*Work instructions*
Print exactly the lines from the one that contains "red circle: (38, 92) -> (39, 64), moved" through the final line of the entries below, both included, and nothing else; omit the pictures.

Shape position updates
※

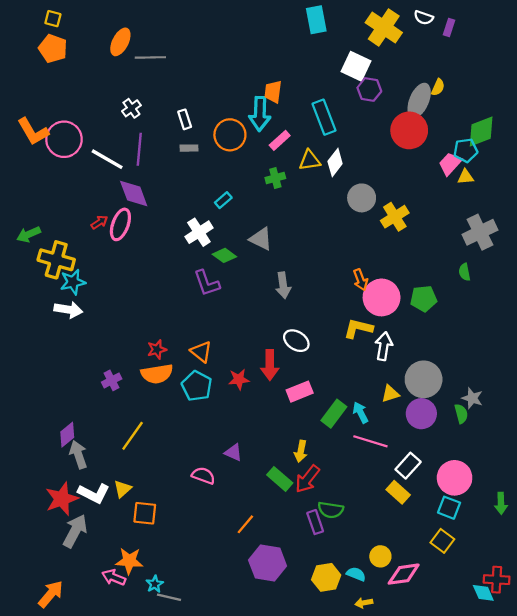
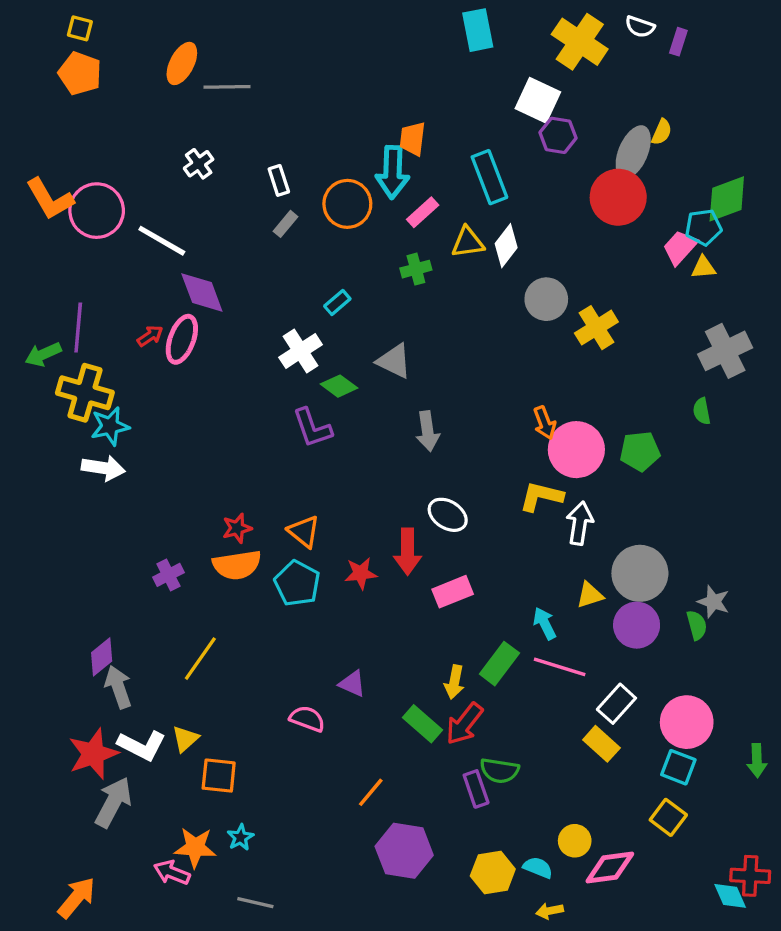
gray rectangle: (189, 148) -> (286, 224), turned -49
purple line: (139, 149) -> (78, 328), moved
green rectangle: (334, 414) -> (499, 664), moved
cyan star: (155, 584) -> (240, 837), moved

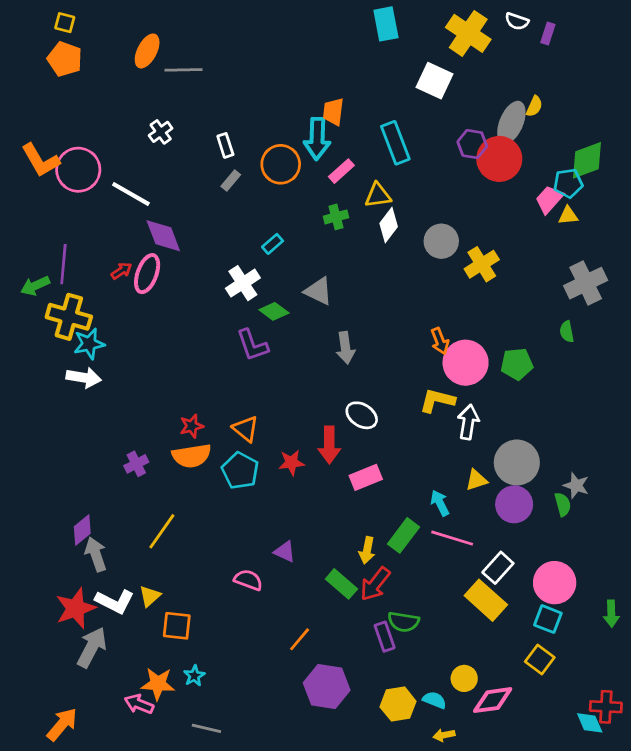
purple hexagon: (558, 135) -> (472, 144), moved
white diamond: (506, 246) -> (389, 225), moved
yellow rectangle: (601, 744) -> (486, 600), size x1.4

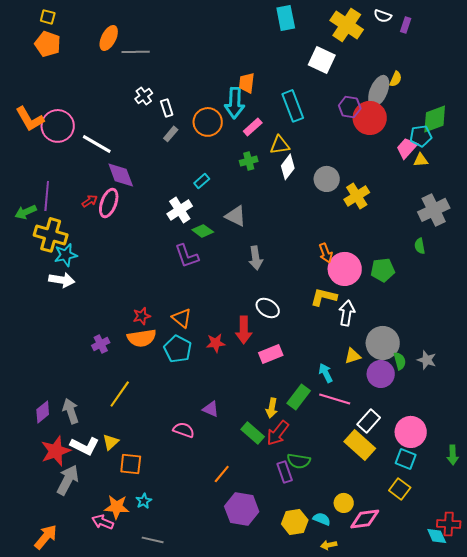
white cross: (161, 132) -> (144, 96), moved
green semicircle: (563, 504) -> (400, 361), moved
purple diamond: (82, 530) -> (43, 412), moved

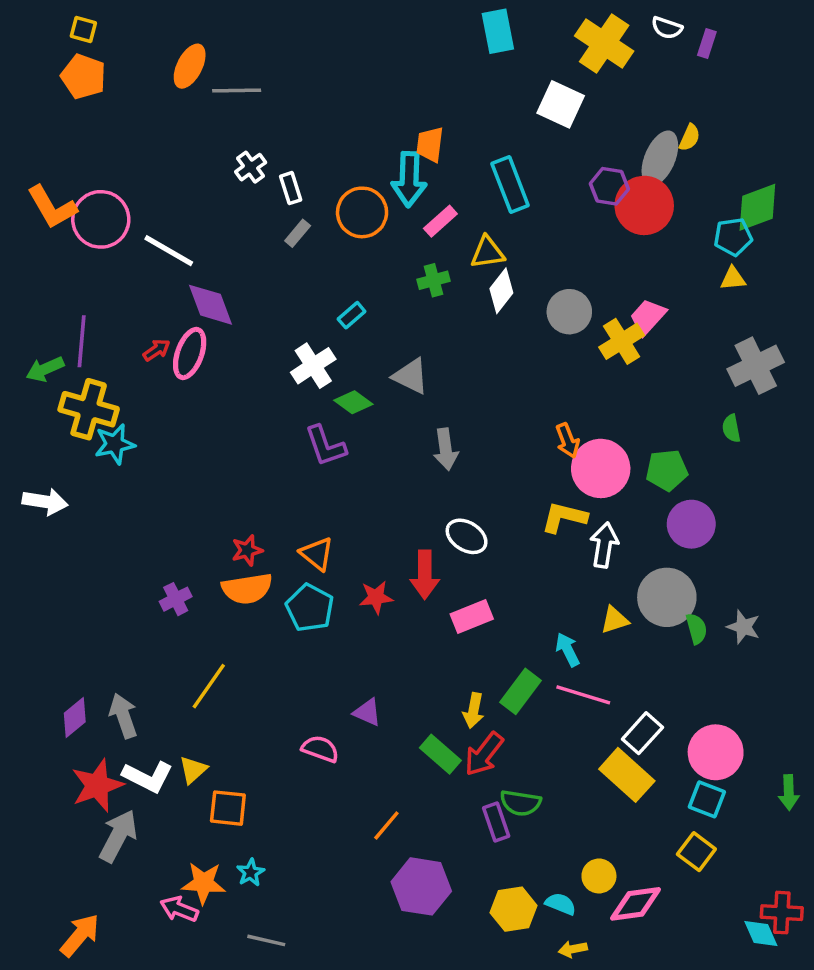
pink trapezoid: (407, 148) -> (648, 317), moved
white arrow: (62, 280) -> (45, 502), moved
purple circle: (381, 374) -> (691, 524), moved

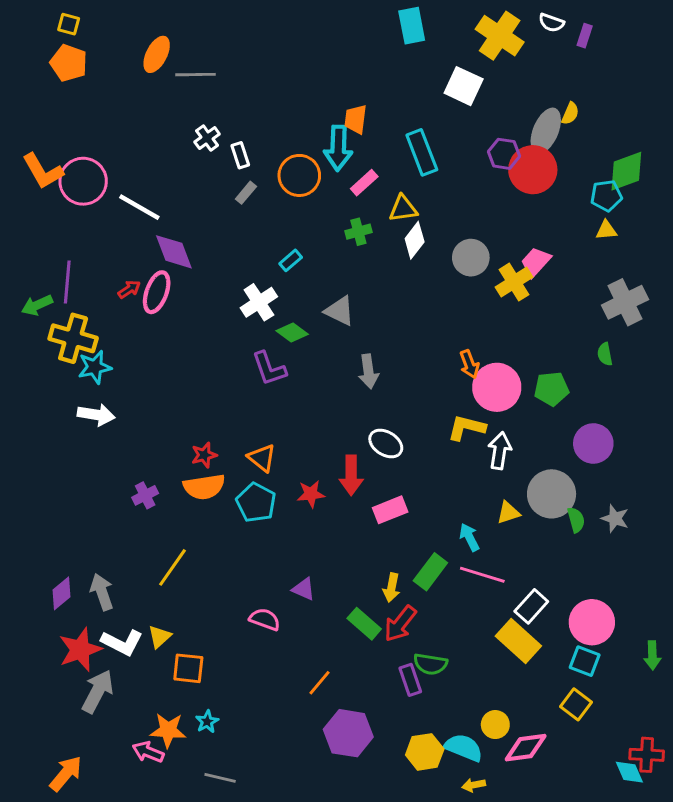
white arrow: (45, 502) -> (96, 415), moved
purple circle: (691, 524) -> (593, 444), moved
cyan semicircle: (561, 904) -> (464, 748), size x1.5

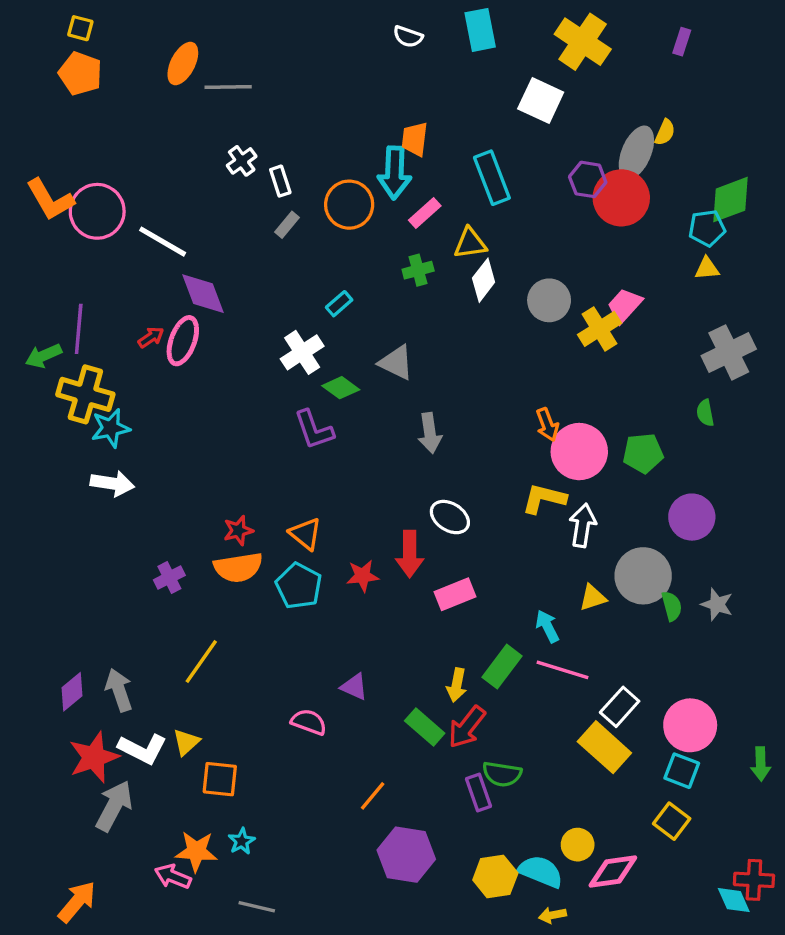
white semicircle: (552, 23) -> (408, 37), moved

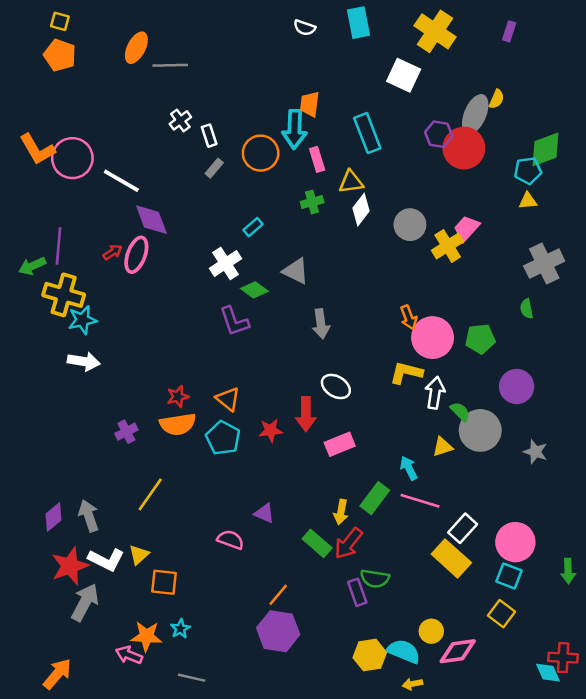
pink rectangle: (425, 213) -> (317, 159), turned -65
green semicircle: (672, 606) -> (460, 412), moved, turned -30
purple hexagon: (406, 855) -> (278, 631), moved

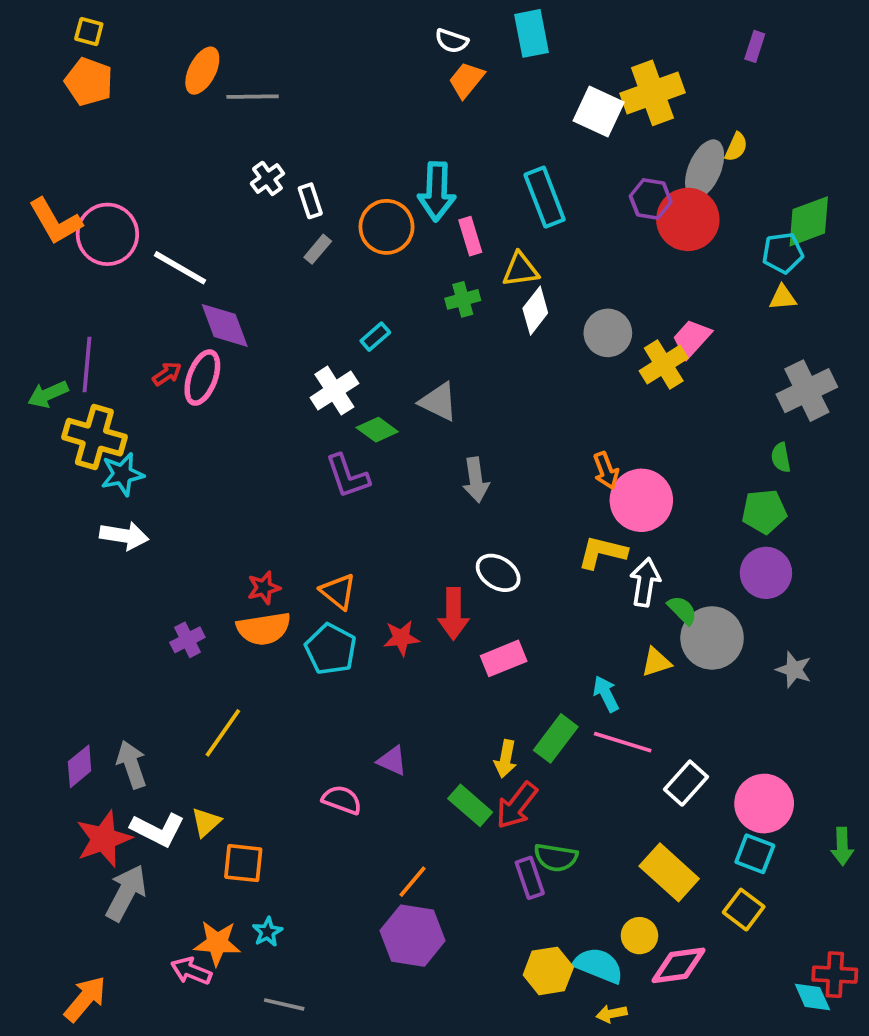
yellow cross: (435, 31) -> (652, 93), moved, turned 36
orange trapezoid: (310, 104) -> (466, 80), moved, turned 32
green pentagon: (480, 339) -> (764, 511), moved
yellow rectangle: (451, 558) -> (669, 872), moved

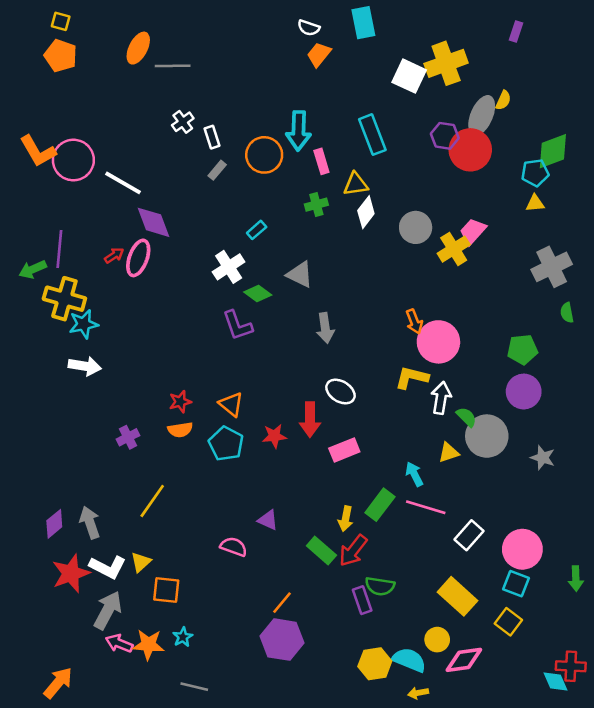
green semicircle: (781, 458) -> (567, 313), moved
orange semicircle: (264, 629) -> (180, 430), size x0.7
gray arrow: (126, 893) -> (108, 610), moved
pink arrow: (191, 971) -> (119, 643), moved

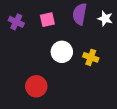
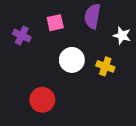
white star: (105, 18) -> (122, 35), moved
purple cross: (16, 22) -> (22, 35), moved

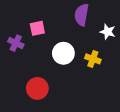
pink square: (55, 23) -> (37, 28), moved
purple cross: (22, 35) -> (16, 43), moved

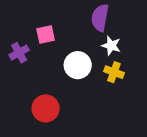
white star: (108, 32) -> (111, 46), moved
purple cross: (16, 43) -> (19, 53), turned 35

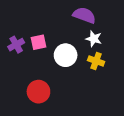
purple semicircle: (100, 18) -> (84, 15), turned 100
pink square: (46, 34) -> (38, 42), moved

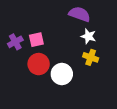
white circle: (66, 55) -> (62, 74), moved
red circle: (38, 92) -> (39, 64), moved

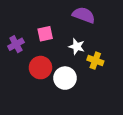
white star: (88, 36) -> (77, 47), moved
pink square: (36, 40) -> (45, 34), moved

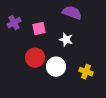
purple cross: (16, 44) -> (14, 23), moved
yellow cross: (95, 61) -> (86, 72), moved

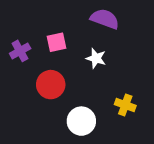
purple cross: (14, 23) -> (20, 51), moved
white circle: (56, 67) -> (81, 121), moved

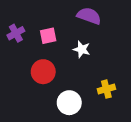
purple cross: (20, 51) -> (16, 33), moved
yellow cross: (125, 105) -> (106, 89), turned -35

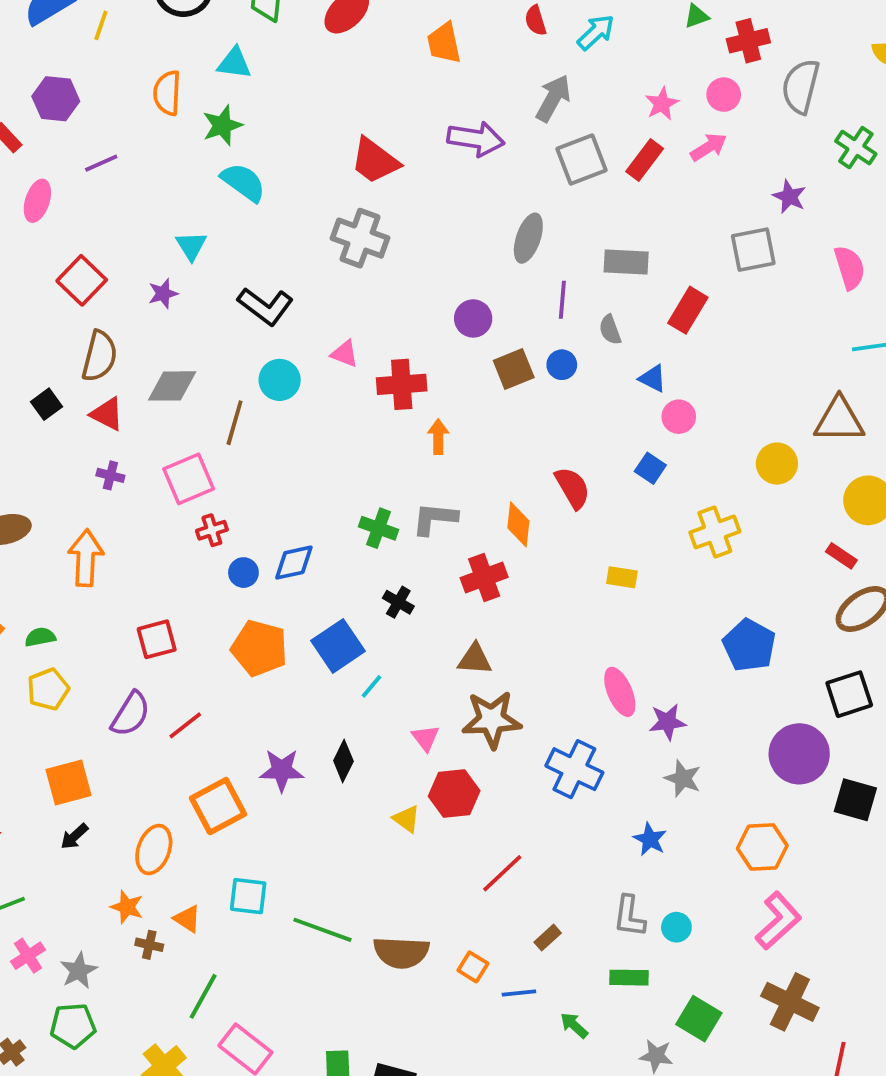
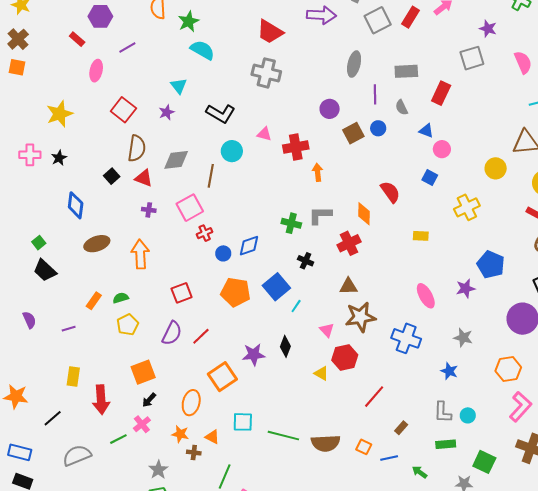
purple star: (667, 722) -> (466, 288), moved
pink cross: (28, 956) -> (142, 424), moved

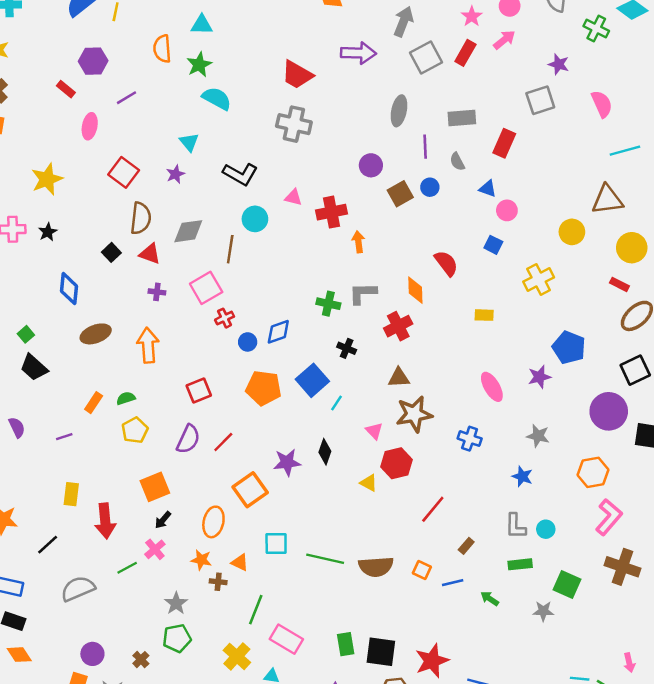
blue cross: (406, 338) -> (470, 439), size x0.7

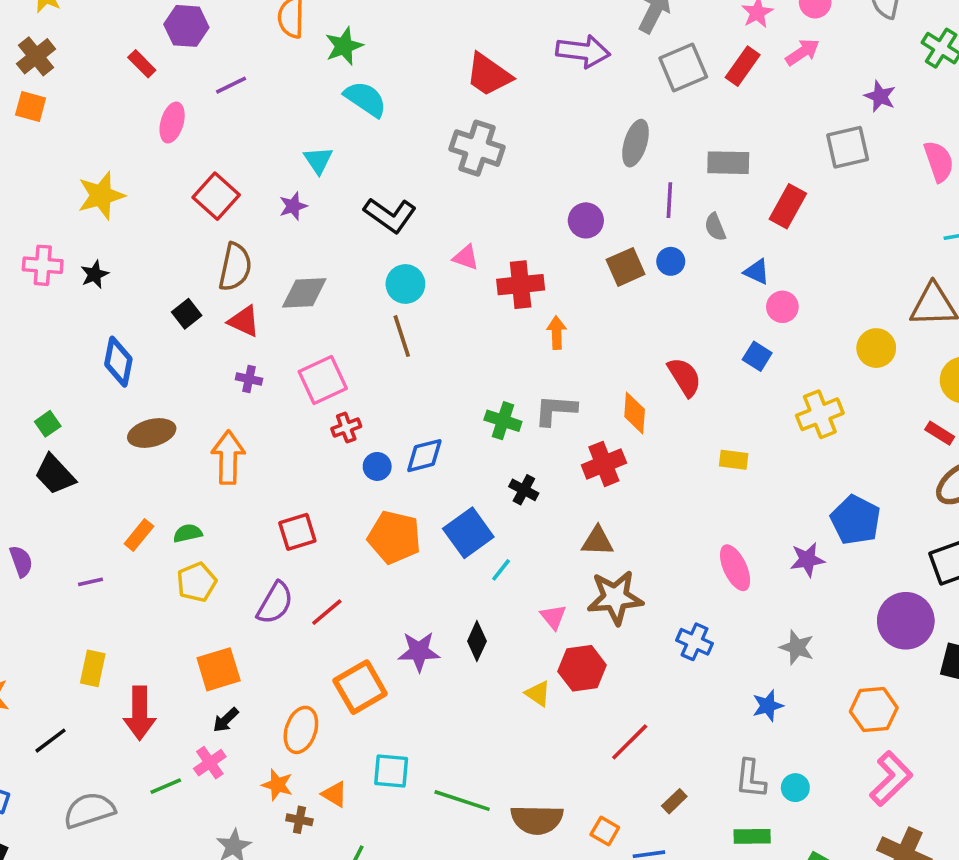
brown line: (230, 249) -> (402, 336), moved, turned -32
blue star: (522, 476) -> (768, 706), turned 30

※

*Result for this task*
red circle: (38, 92) -> (39, 64), moved

white star: (88, 36) -> (77, 47), moved
pink square: (36, 40) -> (45, 34), moved

purple cross: (16, 44) -> (14, 23), moved
yellow cross: (95, 61) -> (86, 72), moved

purple cross: (14, 23) -> (20, 51), moved
white circle: (56, 67) -> (81, 121), moved

purple cross: (20, 51) -> (16, 33), moved
yellow cross: (125, 105) -> (106, 89), turned -35

purple star: (667, 722) -> (466, 288), moved
pink cross: (28, 956) -> (142, 424), moved

blue cross: (406, 338) -> (470, 439), size x0.7

brown line: (230, 249) -> (402, 336), moved, turned -32
blue star: (522, 476) -> (768, 706), turned 30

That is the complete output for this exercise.